Stored items from a collection
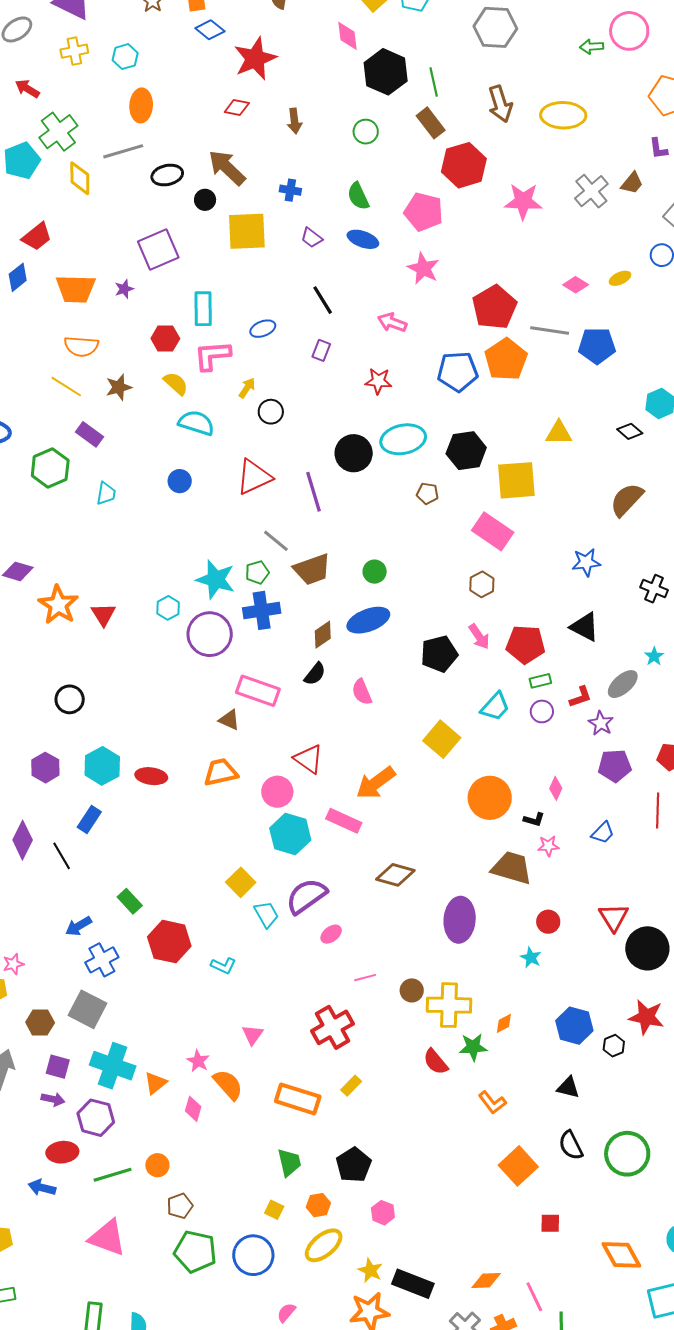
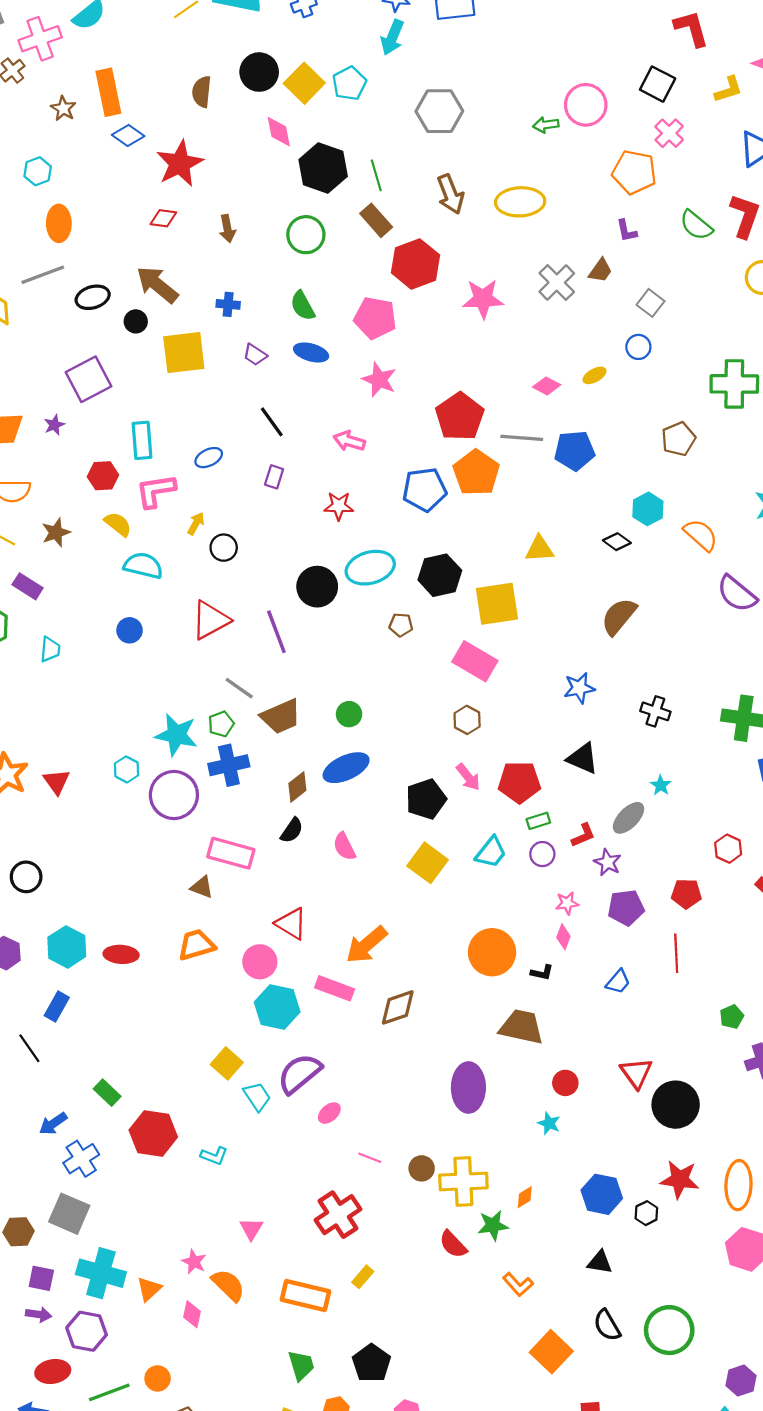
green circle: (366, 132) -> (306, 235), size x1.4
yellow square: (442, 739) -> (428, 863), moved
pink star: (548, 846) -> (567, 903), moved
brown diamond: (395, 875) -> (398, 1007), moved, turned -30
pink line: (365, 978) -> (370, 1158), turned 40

Exercise requirements ->
Produce an exact copy of each line of data, skipping embedded images.

Answer space ->
green circle: (366, 132) -> (306, 235), size x1.4
yellow square: (442, 739) -> (428, 863), moved
pink star: (548, 846) -> (567, 903), moved
brown diamond: (395, 875) -> (398, 1007), moved, turned -30
pink line: (365, 978) -> (370, 1158), turned 40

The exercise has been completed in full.